■ **What needs to be done**
Wherever a line of the records contains "size", copy that line.
····················
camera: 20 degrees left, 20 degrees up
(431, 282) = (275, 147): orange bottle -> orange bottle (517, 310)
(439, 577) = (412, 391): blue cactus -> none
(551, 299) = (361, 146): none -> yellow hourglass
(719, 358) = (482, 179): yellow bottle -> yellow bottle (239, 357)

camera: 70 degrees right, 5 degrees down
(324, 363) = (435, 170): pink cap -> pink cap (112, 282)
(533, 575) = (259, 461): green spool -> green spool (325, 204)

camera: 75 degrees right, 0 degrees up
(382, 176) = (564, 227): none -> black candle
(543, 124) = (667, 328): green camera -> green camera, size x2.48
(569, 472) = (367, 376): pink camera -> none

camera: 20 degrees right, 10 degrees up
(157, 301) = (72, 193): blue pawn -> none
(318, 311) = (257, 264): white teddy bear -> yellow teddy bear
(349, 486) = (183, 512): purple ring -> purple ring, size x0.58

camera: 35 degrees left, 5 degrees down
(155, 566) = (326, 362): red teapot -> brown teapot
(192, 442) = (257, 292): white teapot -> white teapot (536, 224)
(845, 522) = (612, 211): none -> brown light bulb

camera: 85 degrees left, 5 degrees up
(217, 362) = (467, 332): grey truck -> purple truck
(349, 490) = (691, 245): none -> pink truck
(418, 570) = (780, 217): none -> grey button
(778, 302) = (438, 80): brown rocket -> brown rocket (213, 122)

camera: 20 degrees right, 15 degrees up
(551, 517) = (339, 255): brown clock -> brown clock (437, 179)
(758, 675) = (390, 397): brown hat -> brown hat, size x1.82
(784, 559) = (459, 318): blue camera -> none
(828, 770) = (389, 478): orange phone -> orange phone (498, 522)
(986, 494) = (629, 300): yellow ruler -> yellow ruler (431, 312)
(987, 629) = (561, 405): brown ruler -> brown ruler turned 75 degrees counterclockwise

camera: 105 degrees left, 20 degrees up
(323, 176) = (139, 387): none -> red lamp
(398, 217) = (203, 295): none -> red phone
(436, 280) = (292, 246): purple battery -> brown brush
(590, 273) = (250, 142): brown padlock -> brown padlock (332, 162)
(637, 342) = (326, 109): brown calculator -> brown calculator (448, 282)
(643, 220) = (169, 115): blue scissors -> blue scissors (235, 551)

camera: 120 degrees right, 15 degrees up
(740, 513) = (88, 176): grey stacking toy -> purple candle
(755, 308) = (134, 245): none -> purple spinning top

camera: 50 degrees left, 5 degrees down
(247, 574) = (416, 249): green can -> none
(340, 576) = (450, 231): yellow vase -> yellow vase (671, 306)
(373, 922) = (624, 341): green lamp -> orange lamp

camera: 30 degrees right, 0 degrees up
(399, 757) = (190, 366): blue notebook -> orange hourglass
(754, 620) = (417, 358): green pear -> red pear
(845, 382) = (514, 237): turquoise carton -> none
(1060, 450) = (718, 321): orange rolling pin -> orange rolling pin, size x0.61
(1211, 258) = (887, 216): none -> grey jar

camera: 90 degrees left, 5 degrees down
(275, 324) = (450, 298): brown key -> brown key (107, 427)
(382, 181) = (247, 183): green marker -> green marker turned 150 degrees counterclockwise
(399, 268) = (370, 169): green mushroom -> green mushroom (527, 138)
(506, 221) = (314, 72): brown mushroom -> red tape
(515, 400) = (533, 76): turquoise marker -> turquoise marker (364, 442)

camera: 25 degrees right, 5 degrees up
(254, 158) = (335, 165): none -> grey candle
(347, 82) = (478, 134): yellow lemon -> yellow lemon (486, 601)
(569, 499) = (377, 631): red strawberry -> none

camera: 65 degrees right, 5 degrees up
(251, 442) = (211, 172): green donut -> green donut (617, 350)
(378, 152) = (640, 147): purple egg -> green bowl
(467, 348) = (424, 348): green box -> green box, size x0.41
····················
■ **Response**
(543, 124) = (667, 328): green camera -> green camera, size x2.48
(349, 486) = (183, 512): purple ring -> purple ring, size x0.58
(758, 675) = (390, 397): brown hat -> brown hat, size x1.82
(1060, 450) = (718, 321): orange rolling pin -> orange rolling pin, size x0.61
(467, 348) = (424, 348): green box -> green box, size x0.41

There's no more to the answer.